*** Data for this exercise Section Begins ***
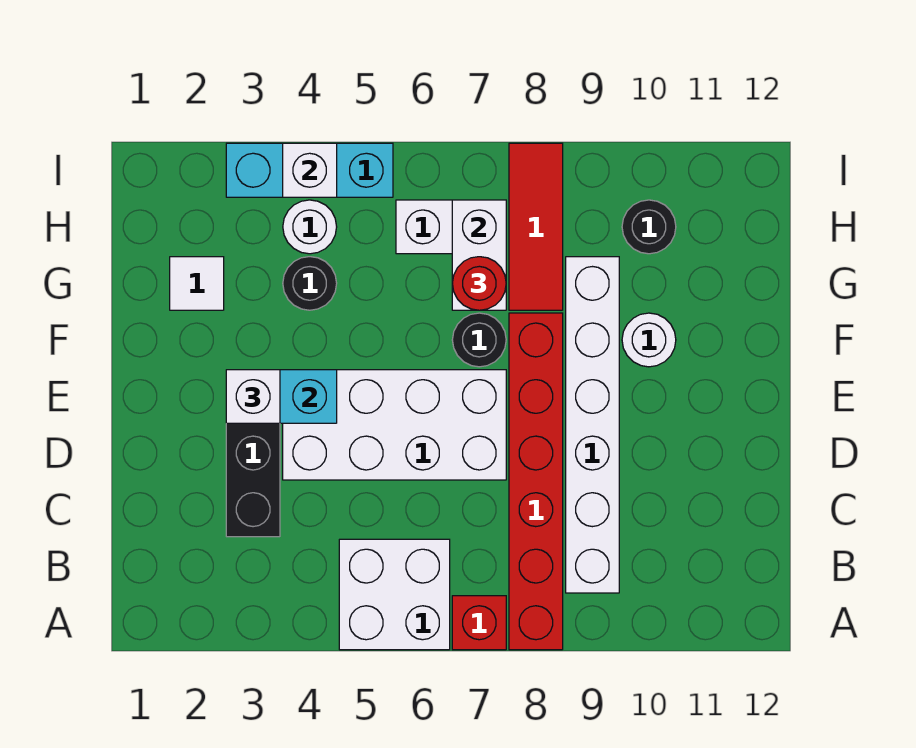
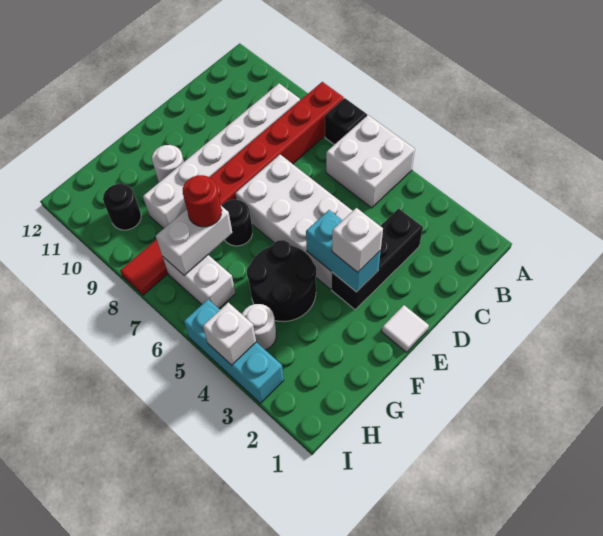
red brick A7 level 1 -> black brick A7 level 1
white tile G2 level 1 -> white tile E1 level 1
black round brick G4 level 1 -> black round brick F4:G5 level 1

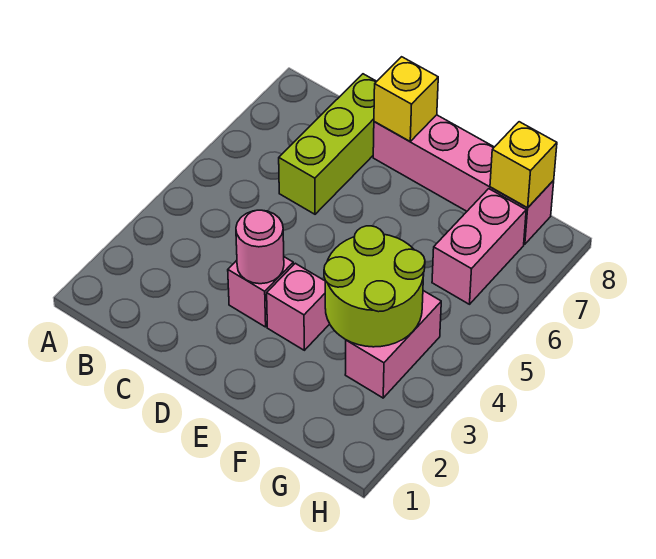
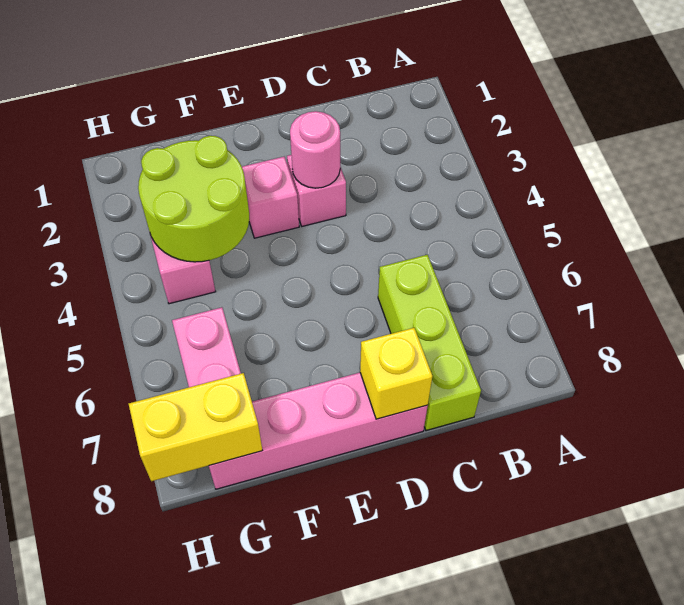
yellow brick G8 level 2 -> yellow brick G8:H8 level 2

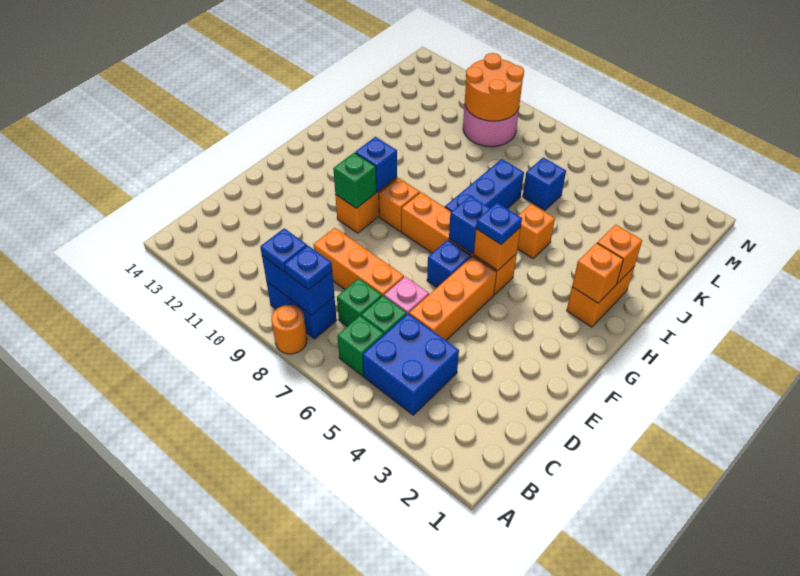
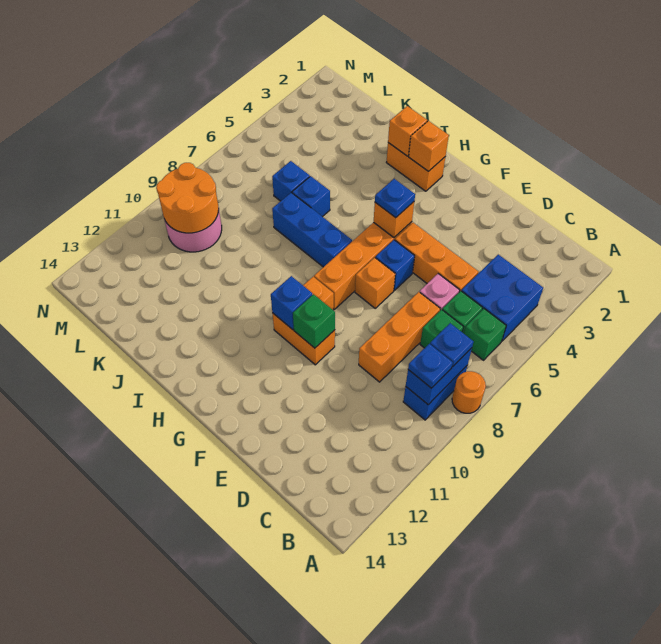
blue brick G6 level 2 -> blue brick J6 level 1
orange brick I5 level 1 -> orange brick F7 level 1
*** Data for this exercise Section Ends ***
Work required. Which lines run from the one containing "black round brick G4" through the last line of the entries above? Output them exactly, both ends included, with no pictures.

Expected answer.
black round brick G4 level 1 -> black round brick F4:G5 level 1

yellow brick G8 level 2 -> yellow brick G8:H8 level 2

blue brick G6 level 2 -> blue brick J6 level 1
orange brick I5 level 1 -> orange brick F7 level 1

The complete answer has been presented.